Excerpts from a dataset:

[Start of Attachment]

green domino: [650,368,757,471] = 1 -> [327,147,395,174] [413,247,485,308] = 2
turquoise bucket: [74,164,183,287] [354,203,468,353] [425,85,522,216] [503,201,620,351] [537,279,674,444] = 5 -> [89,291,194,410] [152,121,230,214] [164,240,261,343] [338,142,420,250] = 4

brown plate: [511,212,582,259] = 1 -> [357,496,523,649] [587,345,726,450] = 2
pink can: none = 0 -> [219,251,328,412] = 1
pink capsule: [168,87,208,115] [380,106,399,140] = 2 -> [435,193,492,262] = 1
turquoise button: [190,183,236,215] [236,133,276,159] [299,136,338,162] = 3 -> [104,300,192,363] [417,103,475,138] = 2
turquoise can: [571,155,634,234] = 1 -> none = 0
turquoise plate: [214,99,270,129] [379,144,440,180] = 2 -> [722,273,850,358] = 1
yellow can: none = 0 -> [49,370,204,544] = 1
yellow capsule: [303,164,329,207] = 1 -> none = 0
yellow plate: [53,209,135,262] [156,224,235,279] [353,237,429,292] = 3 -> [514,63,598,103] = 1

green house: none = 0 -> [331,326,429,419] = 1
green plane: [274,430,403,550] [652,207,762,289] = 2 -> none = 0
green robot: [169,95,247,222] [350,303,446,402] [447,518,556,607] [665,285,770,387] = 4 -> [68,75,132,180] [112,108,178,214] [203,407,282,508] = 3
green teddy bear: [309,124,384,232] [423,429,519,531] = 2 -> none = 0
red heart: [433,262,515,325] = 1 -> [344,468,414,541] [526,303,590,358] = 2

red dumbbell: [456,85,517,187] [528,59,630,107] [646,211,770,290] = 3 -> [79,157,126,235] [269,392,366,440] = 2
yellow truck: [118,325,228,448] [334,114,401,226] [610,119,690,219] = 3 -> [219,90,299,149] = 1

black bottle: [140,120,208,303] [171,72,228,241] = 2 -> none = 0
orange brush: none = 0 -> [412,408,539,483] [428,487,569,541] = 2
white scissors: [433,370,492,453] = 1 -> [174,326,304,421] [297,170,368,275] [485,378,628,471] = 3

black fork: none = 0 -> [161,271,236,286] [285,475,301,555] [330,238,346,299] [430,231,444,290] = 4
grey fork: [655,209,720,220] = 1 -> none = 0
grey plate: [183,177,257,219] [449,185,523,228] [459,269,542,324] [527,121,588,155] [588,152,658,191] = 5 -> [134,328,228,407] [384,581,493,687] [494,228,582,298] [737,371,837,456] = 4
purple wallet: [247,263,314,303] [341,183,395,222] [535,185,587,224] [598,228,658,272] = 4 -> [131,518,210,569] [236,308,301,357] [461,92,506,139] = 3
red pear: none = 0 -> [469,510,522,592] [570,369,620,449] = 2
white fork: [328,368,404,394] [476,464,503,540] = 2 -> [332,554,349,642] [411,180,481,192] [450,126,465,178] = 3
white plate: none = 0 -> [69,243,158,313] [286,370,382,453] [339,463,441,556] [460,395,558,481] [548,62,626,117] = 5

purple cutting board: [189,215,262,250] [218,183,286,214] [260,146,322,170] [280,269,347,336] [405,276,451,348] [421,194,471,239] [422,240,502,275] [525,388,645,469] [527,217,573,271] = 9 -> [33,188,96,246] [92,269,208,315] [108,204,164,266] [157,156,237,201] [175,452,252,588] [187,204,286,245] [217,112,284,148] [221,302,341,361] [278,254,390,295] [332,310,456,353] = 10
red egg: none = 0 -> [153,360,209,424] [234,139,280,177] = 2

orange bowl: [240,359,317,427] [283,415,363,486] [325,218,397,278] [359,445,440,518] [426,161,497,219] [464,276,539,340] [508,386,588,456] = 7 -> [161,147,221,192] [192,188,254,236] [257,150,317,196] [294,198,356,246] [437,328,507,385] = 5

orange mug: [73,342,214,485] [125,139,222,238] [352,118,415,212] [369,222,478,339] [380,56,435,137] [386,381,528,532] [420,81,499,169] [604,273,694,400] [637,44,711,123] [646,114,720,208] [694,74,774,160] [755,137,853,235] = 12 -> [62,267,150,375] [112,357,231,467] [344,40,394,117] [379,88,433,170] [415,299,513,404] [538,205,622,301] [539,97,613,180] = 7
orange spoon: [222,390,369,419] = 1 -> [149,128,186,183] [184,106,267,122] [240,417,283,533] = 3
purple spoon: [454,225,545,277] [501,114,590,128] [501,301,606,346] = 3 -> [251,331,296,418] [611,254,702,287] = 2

[End of Attachment]

- [Work task]:
Retype every record exactly, omitting nothing.

- [Result below]:
green domino: [650,368,757,471] = 1 -> [327,147,395,174] [413,247,485,308] = 2
turquoise bucket: [74,164,183,287] [354,203,468,353] [425,85,522,216] [503,201,620,351] [537,279,674,444] = 5 -> [89,291,194,410] [152,121,230,214] [164,240,261,343] [338,142,420,250] = 4

brown plate: [511,212,582,259] = 1 -> [357,496,523,649] [587,345,726,450] = 2
pink can: none = 0 -> [219,251,328,412] = 1
pink capsule: [168,87,208,115] [380,106,399,140] = 2 -> [435,193,492,262] = 1
turquoise button: [190,183,236,215] [236,133,276,159] [299,136,338,162] = 3 -> [104,300,192,363] [417,103,475,138] = 2
turquoise can: [571,155,634,234] = 1 -> none = 0
turquoise plate: [214,99,270,129] [379,144,440,180] = 2 -> [722,273,850,358] = 1
yellow can: none = 0 -> [49,370,204,544] = 1
yellow capsule: [303,164,329,207] = 1 -> none = 0
yellow plate: [53,209,135,262] [156,224,235,279] [353,237,429,292] = 3 -> [514,63,598,103] = 1

green house: none = 0 -> [331,326,429,419] = 1
green plane: [274,430,403,550] [652,207,762,289] = 2 -> none = 0
green robot: [169,95,247,222] [350,303,446,402] [447,518,556,607] [665,285,770,387] = 4 -> [68,75,132,180] [112,108,178,214] [203,407,282,508] = 3
green teddy bear: [309,124,384,232] [423,429,519,531] = 2 -> none = 0
red heart: [433,262,515,325] = 1 -> [344,468,414,541] [526,303,590,358] = 2

red dumbbell: [456,85,517,187] [528,59,630,107] [646,211,770,290] = 3 -> [79,157,126,235] [269,392,366,440] = 2
yellow truck: [118,325,228,448] [334,114,401,226] [610,119,690,219] = 3 -> [219,90,299,149] = 1

black bottle: [140,120,208,303] [171,72,228,241] = 2 -> none = 0
orange brush: none = 0 -> [412,408,539,483] [428,487,569,541] = 2
white scissors: [433,370,492,453] = 1 -> [174,326,304,421] [297,170,368,275] [485,378,628,471] = 3

black fork: none = 0 -> [161,271,236,286] [285,475,301,555] [330,238,346,299] [430,231,444,290] = 4
grey fork: [655,209,720,220] = 1 -> none = 0
grey plate: [183,177,257,219] [449,185,523,228] [459,269,542,324] [527,121,588,155] [588,152,658,191] = 5 -> [134,328,228,407] [384,581,493,687] [494,228,582,298] [737,371,837,456] = 4
purple wallet: [247,263,314,303] [341,183,395,222] [535,185,587,224] [598,228,658,272] = 4 -> [131,518,210,569] [236,308,301,357] [461,92,506,139] = 3
red pear: none = 0 -> [469,510,522,592] [570,369,620,449] = 2
white fork: [328,368,404,394] [476,464,503,540] = 2 -> [332,554,349,642] [411,180,481,192] [450,126,465,178] = 3
white plate: none = 0 -> [69,243,158,313] [286,370,382,453] [339,463,441,556] [460,395,558,481] [548,62,626,117] = 5

purple cutting board: [189,215,262,250] [218,183,286,214] [260,146,322,170] [280,269,347,336] [405,276,451,348] [421,194,471,239] [422,240,502,275] [525,388,645,469] [527,217,573,271] = 9 -> [33,188,96,246] [92,269,208,315] [108,204,164,266] [157,156,237,201] [175,452,252,588] [187,204,286,245] [217,112,284,148] [221,302,341,361] [278,254,390,295] [332,310,456,353] = 10
red egg: none = 0 -> [153,360,209,424] [234,139,280,177] = 2

orange bowl: [240,359,317,427] [283,415,363,486] [325,218,397,278] [359,445,440,518] [426,161,497,219] [464,276,539,340] [508,386,588,456] = 7 -> [161,147,221,192] [192,188,254,236] [257,150,317,196] [294,198,356,246] [437,328,507,385] = 5

orange mug: [73,342,214,485] [125,139,222,238] [352,118,415,212] [369,222,478,339] [380,56,435,137] [386,381,528,532] [420,81,499,169] [604,273,694,400] [637,44,711,123] [646,114,720,208] [694,74,774,160] [755,137,853,235] = 12 -> [62,267,150,375] [112,357,231,467] [344,40,394,117] [379,88,433,170] [415,299,513,404] [538,205,622,301] [539,97,613,180] = 7
orange spoon: [222,390,369,419] = 1 -> [149,128,186,183] [184,106,267,122] [240,417,283,533] = 3
purple spoon: [454,225,545,277] [501,114,590,128] [501,301,606,346] = 3 -> [251,331,296,418] [611,254,702,287] = 2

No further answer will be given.